===== Given records

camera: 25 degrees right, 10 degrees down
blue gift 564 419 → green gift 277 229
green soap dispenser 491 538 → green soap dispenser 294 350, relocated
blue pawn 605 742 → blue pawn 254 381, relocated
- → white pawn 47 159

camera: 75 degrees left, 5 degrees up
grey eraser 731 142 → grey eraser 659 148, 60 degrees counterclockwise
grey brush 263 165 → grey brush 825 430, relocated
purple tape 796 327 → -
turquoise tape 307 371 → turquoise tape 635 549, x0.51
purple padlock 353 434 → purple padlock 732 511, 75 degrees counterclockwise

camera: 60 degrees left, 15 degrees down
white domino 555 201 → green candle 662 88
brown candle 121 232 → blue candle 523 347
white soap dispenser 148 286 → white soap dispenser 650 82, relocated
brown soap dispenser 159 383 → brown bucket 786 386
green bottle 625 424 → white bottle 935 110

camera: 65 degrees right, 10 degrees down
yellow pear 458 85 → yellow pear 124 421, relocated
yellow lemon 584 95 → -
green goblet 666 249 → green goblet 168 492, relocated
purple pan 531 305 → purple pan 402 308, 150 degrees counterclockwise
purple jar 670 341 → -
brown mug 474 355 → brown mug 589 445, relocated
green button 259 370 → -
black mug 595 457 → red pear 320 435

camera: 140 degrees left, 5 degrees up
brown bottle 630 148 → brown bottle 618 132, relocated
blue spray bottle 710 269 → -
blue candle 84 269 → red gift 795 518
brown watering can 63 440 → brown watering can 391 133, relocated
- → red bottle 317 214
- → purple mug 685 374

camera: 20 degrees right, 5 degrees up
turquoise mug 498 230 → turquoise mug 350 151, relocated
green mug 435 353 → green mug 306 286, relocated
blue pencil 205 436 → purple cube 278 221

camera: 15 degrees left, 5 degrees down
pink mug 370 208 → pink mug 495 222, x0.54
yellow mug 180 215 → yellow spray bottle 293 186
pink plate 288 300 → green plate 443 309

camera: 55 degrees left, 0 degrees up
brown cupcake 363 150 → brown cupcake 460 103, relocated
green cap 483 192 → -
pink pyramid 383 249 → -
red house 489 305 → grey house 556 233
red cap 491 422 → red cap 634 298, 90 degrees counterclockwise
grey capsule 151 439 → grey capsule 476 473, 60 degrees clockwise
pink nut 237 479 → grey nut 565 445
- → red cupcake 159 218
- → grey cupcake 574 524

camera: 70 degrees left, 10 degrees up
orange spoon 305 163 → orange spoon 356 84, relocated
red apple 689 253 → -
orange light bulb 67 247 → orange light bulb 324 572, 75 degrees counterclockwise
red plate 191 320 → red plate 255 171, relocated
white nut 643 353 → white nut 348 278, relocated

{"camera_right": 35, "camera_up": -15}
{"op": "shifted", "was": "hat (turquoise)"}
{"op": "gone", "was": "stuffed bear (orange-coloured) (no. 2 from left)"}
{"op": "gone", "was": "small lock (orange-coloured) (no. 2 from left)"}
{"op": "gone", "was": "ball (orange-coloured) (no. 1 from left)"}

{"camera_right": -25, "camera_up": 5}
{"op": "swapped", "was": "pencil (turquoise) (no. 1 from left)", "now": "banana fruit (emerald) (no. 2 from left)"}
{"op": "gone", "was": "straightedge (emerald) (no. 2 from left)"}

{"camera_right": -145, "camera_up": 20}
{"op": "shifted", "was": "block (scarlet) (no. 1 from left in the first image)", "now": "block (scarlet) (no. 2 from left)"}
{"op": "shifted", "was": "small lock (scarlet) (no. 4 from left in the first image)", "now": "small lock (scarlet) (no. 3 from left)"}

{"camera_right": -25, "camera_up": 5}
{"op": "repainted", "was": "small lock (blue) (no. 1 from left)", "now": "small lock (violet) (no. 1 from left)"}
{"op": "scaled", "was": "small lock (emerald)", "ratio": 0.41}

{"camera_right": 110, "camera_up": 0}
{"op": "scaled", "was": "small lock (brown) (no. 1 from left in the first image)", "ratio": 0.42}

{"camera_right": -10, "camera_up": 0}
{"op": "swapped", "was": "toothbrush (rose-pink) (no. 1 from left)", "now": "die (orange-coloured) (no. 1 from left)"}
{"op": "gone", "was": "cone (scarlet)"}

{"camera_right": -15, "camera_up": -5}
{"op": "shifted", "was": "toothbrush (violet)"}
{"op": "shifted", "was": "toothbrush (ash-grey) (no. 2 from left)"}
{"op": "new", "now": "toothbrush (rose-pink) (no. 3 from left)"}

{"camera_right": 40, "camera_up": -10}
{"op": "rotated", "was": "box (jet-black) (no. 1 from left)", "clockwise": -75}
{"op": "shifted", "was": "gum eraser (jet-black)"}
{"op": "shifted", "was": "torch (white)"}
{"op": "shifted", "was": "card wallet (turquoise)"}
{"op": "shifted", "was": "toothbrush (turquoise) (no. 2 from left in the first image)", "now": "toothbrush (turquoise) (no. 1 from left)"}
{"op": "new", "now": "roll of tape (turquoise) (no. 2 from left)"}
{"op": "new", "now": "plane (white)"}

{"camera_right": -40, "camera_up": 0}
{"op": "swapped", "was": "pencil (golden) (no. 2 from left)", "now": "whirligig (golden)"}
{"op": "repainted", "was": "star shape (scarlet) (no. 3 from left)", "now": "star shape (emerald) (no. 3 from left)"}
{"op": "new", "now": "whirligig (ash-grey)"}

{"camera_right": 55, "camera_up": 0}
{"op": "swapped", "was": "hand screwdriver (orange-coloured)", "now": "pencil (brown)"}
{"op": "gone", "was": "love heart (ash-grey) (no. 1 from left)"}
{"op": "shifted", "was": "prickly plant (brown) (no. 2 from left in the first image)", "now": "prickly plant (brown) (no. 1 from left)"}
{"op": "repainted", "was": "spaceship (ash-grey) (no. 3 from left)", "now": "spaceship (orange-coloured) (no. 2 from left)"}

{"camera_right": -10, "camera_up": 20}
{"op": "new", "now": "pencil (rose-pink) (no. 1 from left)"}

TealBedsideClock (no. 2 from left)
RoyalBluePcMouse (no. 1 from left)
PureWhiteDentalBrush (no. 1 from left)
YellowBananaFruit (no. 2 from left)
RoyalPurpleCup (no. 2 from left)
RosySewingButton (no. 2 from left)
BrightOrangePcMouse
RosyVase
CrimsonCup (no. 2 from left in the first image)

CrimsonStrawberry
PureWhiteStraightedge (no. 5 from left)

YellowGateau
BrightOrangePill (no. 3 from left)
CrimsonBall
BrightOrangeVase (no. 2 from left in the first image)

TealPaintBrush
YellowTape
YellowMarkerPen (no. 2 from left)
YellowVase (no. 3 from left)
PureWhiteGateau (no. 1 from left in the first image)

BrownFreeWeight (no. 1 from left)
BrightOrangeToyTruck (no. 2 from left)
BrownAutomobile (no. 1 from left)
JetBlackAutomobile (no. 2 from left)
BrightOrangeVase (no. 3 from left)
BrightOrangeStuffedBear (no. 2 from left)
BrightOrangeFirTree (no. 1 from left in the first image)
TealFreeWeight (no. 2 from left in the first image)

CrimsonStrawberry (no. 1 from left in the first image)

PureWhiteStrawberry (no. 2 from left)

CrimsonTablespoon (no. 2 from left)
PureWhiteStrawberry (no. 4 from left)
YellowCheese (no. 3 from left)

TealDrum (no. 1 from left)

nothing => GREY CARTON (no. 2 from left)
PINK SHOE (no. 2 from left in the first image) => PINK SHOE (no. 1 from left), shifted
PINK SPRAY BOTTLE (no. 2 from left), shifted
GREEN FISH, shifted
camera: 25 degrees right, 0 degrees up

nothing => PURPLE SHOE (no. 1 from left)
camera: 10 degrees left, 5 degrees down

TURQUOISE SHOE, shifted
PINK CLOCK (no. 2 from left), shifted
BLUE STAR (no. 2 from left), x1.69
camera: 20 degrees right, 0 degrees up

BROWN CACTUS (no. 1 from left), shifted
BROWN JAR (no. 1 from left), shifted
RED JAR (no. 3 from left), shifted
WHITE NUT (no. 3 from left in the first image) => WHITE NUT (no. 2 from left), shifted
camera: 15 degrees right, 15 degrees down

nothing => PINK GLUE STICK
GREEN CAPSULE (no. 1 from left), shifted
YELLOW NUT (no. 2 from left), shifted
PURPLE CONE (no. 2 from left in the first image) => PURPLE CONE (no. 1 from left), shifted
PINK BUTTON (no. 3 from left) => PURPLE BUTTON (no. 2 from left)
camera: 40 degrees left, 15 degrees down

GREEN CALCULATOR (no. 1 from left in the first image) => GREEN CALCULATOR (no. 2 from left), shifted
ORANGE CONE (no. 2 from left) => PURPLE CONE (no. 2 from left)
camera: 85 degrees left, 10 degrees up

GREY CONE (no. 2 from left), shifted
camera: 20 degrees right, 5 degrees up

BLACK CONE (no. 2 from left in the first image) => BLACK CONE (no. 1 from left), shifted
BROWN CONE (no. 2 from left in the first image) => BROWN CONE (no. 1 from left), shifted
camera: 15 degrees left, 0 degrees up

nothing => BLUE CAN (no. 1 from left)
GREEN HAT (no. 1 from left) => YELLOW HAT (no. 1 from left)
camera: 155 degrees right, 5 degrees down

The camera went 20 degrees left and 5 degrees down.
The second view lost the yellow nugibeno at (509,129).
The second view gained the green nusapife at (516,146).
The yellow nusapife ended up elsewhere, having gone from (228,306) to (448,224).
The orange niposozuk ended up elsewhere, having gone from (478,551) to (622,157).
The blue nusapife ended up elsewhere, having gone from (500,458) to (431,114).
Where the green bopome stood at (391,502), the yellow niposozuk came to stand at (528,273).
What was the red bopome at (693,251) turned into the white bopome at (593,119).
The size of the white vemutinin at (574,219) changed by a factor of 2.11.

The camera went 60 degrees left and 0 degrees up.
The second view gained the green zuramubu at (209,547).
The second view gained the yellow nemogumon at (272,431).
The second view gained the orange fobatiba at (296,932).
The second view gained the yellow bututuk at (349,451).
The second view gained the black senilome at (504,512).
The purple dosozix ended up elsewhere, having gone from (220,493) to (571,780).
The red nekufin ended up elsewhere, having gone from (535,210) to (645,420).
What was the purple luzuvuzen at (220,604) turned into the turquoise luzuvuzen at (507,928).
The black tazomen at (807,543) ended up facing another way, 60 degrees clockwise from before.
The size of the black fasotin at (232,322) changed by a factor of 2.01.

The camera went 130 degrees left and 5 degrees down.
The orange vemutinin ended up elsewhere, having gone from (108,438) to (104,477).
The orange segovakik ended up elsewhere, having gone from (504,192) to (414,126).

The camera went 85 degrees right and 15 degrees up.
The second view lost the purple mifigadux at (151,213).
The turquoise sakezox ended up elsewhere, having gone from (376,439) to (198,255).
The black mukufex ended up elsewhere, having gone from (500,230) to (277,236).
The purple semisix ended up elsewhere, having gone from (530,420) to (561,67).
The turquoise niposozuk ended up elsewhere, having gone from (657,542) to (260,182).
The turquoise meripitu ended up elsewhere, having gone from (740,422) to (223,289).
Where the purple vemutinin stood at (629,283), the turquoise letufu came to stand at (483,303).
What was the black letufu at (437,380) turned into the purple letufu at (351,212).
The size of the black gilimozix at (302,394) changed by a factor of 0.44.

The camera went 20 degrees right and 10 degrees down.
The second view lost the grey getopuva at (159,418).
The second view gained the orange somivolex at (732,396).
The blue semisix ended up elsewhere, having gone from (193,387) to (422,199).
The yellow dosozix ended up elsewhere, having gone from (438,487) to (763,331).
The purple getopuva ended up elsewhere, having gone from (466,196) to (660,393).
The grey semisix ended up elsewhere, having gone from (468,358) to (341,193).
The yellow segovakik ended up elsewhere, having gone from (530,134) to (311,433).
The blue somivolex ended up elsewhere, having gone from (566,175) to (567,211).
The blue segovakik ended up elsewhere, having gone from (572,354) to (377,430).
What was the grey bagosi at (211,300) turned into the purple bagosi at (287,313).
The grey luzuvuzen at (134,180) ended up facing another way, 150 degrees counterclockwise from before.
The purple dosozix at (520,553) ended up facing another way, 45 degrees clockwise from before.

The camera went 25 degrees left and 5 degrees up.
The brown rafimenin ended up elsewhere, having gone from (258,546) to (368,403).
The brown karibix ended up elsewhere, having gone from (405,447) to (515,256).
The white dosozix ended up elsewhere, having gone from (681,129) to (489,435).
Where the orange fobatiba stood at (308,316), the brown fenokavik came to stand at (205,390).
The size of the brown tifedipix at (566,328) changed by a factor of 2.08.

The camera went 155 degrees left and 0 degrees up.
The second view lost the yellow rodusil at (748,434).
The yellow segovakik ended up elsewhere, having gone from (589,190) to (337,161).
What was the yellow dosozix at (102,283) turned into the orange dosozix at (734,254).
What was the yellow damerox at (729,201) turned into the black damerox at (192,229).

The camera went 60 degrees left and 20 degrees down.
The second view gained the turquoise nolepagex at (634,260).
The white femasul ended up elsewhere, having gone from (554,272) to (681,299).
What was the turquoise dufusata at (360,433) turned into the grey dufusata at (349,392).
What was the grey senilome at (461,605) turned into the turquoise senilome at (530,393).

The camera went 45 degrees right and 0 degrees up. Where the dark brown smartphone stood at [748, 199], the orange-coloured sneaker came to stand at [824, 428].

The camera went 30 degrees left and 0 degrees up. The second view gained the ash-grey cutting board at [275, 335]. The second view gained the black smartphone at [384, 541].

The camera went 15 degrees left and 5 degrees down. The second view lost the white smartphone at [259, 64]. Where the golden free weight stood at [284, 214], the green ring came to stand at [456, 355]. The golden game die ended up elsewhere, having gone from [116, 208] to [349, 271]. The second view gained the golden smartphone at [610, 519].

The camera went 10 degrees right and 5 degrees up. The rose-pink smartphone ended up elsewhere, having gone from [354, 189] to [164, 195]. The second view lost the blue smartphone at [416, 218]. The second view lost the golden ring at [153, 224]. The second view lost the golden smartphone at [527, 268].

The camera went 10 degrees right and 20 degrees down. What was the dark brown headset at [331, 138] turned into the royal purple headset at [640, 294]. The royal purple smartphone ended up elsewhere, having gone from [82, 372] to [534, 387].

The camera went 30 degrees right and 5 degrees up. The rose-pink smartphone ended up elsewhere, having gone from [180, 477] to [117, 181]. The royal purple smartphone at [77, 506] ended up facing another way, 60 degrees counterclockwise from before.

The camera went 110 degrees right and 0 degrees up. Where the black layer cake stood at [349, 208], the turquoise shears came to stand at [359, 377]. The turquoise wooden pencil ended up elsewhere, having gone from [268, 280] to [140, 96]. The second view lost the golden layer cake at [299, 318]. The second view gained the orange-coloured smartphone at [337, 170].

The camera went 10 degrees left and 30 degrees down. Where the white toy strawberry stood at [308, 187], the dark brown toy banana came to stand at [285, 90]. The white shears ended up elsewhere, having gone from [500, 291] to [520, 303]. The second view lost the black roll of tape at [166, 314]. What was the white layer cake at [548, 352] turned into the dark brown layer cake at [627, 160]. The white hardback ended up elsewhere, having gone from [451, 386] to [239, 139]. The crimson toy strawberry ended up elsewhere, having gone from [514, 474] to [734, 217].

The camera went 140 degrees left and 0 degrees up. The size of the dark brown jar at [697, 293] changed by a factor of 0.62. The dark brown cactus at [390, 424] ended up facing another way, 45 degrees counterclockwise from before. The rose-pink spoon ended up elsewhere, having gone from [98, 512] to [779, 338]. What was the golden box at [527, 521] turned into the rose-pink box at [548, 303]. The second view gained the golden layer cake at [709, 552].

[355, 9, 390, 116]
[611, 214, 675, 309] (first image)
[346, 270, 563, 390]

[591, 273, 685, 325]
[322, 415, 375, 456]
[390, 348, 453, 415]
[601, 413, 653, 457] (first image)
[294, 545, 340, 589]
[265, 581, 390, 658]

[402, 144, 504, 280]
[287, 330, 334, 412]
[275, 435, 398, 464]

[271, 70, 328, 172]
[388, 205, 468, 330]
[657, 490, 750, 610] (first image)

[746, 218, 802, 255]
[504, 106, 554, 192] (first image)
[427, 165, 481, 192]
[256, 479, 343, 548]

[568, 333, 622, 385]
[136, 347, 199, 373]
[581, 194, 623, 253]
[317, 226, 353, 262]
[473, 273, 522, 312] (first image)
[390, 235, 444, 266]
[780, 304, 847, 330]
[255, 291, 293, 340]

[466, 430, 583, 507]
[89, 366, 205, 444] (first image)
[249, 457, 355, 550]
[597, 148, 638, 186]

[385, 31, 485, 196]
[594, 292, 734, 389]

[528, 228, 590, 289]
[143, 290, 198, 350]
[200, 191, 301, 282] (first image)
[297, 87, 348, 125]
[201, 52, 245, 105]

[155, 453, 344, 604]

==========

> Work instruction:
Proceeding from the line containing "Where the green" through the line containing "What was the red", transcribe the lines above exactly, both end lines included.

> Solved exercise:
Where the green bopome stood at (391,502), the yellow niposozuk came to stand at (528,273).
What was the red bopome at (693,251) turned into the white bopome at (593,119).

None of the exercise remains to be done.